=== Data entries ===

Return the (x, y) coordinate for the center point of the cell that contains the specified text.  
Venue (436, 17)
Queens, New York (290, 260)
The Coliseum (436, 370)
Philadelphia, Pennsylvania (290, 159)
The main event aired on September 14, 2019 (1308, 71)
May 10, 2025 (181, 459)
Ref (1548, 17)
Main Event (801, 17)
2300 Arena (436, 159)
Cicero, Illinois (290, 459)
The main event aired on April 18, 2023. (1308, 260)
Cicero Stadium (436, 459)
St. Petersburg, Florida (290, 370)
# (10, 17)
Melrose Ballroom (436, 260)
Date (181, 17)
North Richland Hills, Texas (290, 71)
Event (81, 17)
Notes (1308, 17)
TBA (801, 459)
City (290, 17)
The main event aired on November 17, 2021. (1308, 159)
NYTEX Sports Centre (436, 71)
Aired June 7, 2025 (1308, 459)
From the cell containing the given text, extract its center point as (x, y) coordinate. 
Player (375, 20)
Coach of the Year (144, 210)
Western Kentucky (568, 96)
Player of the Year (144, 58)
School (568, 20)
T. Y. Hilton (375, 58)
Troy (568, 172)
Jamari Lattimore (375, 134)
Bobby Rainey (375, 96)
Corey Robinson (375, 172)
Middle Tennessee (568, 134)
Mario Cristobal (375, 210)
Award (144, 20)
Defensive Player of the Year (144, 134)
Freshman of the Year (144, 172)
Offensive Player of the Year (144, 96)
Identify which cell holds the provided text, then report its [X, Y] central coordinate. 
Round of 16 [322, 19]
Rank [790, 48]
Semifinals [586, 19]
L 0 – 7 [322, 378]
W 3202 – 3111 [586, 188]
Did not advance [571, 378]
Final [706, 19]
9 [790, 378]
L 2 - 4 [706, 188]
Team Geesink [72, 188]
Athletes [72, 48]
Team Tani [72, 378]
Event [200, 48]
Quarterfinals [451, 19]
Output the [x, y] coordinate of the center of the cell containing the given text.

===

- _Task directions_: Rewrite all of these lines, changing "Team" to "Squad" wherever it occurs and leaving everything else untouched.

- _Response to the exercise_:
Return the (x, y) coordinate for the center point of the cell that contains the specified text.  
Venue (436, 17)
Queens, New York (290, 260)
The Coliseum (436, 370)
Philadelphia, Pennsylvania (290, 159)
The main event aired on September 14, 2019 (1308, 71)
May 10, 2025 (181, 459)
Ref (1548, 17)
Main Event (801, 17)
2300 Arena (436, 159)
Cicero, Illinois (290, 459)
The main event aired on April 18, 2023. (1308, 260)
Cicero Stadium (436, 459)
St. Petersburg, Florida (290, 370)
# (10, 17)
Melrose Ballroom (436, 260)
Date (181, 17)
North Richland Hills, Texas (290, 71)
Event (81, 17)
Notes (1308, 17)
TBA (801, 459)
City (290, 17)
The main event aired on November 17, 2021. (1308, 159)
NYTEX Sports Centre (436, 71)
Aired June 7, 2025 (1308, 459)
From the cell containing the given text, extract its center point as (x, y) coordinate. 
Player (375, 20)
Coach of the Year (144, 210)
Western Kentucky (568, 96)
Player of the Year (144, 58)
School (568, 20)
T. Y. Hilton (375, 58)
Troy (568, 172)
Jamari Lattimore (375, 134)
Bobby Rainey (375, 96)
Corey Robinson (375, 172)
Middle Tennessee (568, 134)
Mario Cristobal (375, 210)
Award (144, 20)
Defensive Player of the Year (144, 134)
Freshman of the Year (144, 172)
Offensive Player of the Year (144, 96)
Identify which cell holds the provided text, then report its [X, Y] central coordinate. 
Round of 16 [322, 19]
Rank [790, 48]
Semifinals [586, 19]
L 0 – 7 [322, 378]
W 3202 – 3111 [586, 188]
Did not advance [571, 378]
Final [706, 19]
9 [790, 378]
L 2 - 4 [706, 188]
Squad Geesink [72, 188]
Athletes [72, 48]
Squad Tani [72, 378]
Event [200, 48]
Quarterfinals [451, 19]
Output the [x, y] coordinate of the center of the cell containing the given text.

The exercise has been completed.